What this task involves
Repeat the entries exactly but omit the pictures.
= Beginning of Section =
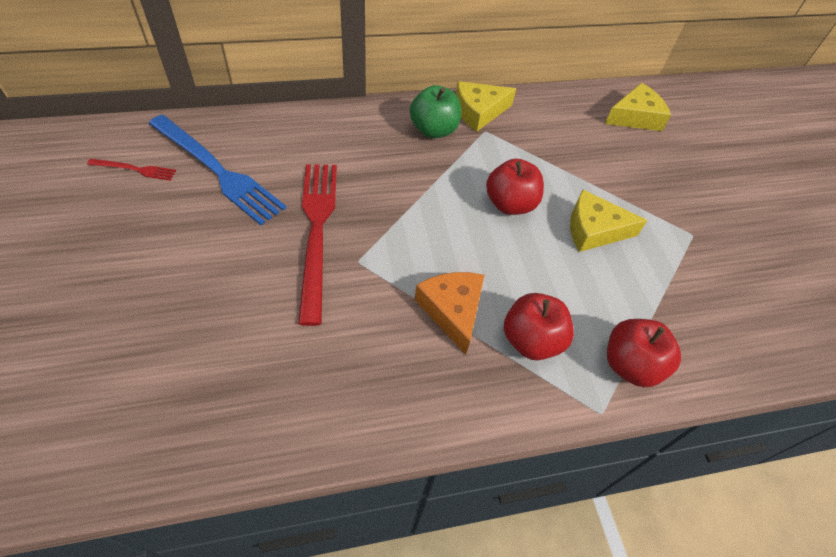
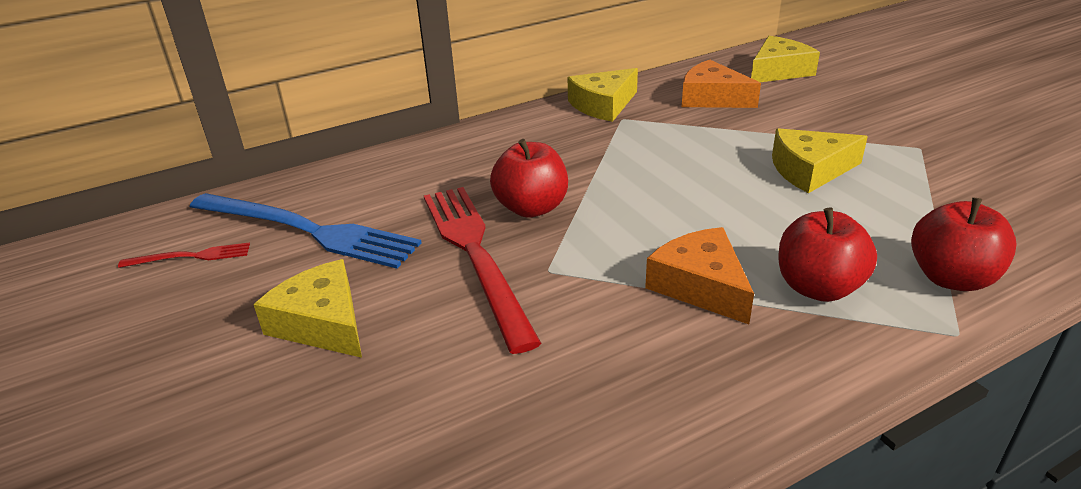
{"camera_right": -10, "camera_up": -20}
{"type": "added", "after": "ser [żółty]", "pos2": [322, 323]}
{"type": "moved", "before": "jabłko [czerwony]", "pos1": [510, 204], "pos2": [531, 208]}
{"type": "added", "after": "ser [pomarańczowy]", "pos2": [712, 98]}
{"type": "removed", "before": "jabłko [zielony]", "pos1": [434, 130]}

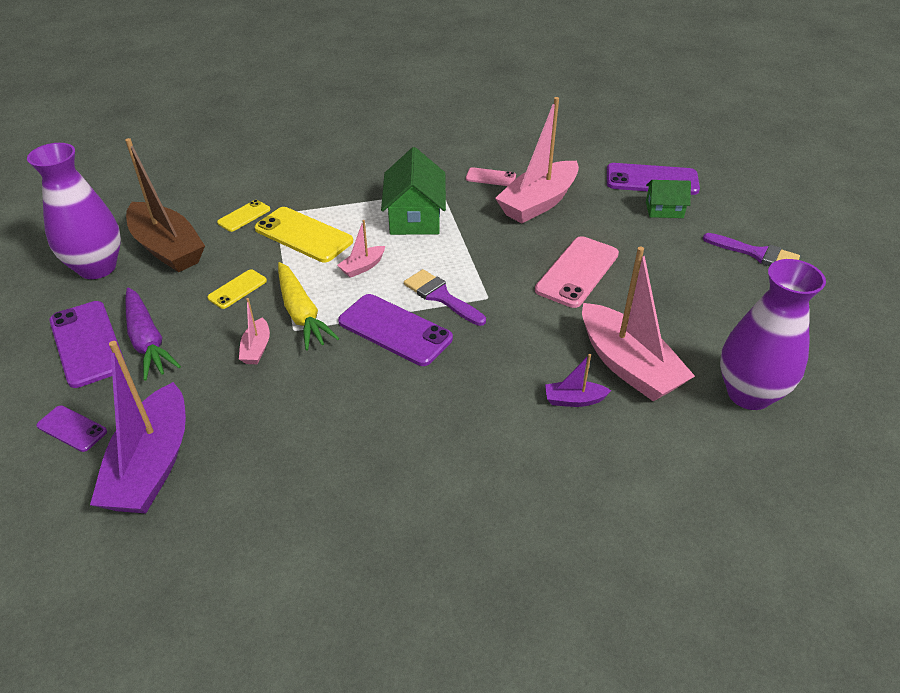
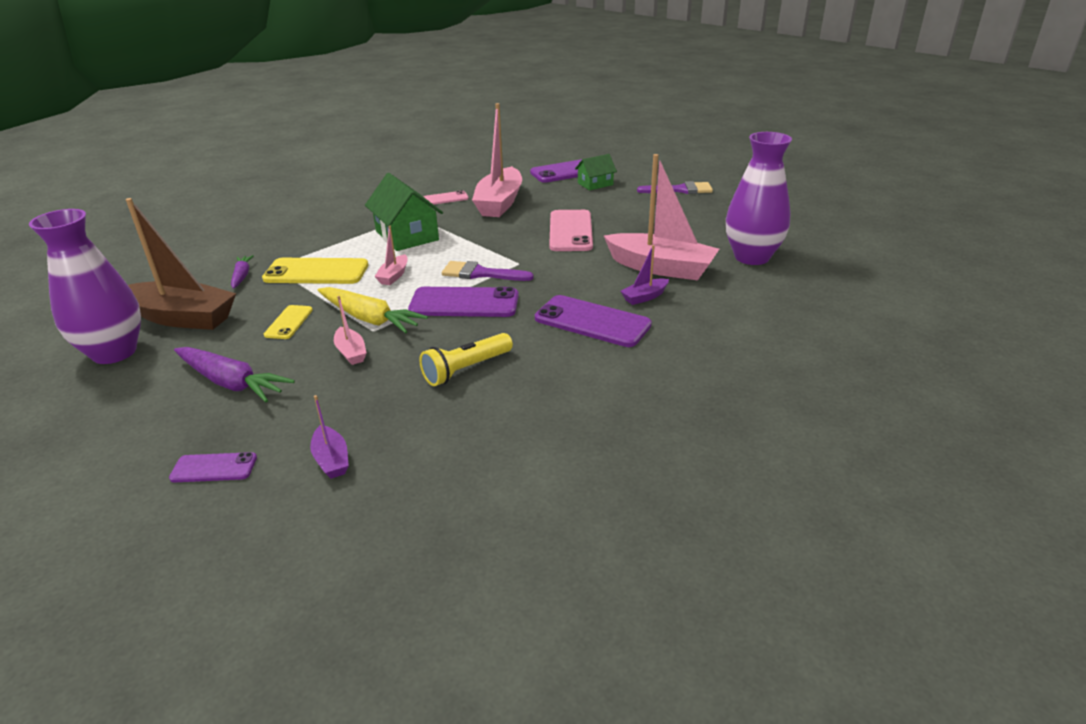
{"camera_right": -30, "camera_up": -10}
{"type": "replaced", "before": "telefon [żółty]", "after": "marchewka [fioletowy]", "pos1": [244, 216], "pos2": [242, 276]}
{"type": "resized", "before": "łódka [fioletowy]", "pos1": [152, 465], "pos2": [331, 460], "scale": 0.45}
{"type": "added", "after": "latarka [żółty]", "pos2": [466, 369]}
{"type": "moved", "before": "telefon [fioletowy]", "pos1": [87, 344], "pos2": [592, 322]}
= End of Section =
Answer area
{"camera_right": -10, "camera_up": -20}
{"type": "added", "after": "ser [żółty]", "pos2": [322, 323]}
{"type": "moved", "before": "jabłko [czerwony]", "pos1": [510, 204], "pos2": [531, 208]}
{"type": "added", "after": "ser [pomarańczowy]", "pos2": [712, 98]}
{"type": "removed", "before": "jabłko [zielony]", "pos1": [434, 130]}

{"camera_right": -30, "camera_up": -10}
{"type": "replaced", "before": "telefon [żółty]", "after": "marchewka [fioletowy]", "pos1": [244, 216], "pos2": [242, 276]}
{"type": "resized", "before": "łódka [fioletowy]", "pos1": [152, 465], "pos2": [331, 460], "scale": 0.45}
{"type": "added", "after": "latarka [żółty]", "pos2": [466, 369]}
{"type": "moved", "before": "telefon [fioletowy]", "pos1": [87, 344], "pos2": [592, 322]}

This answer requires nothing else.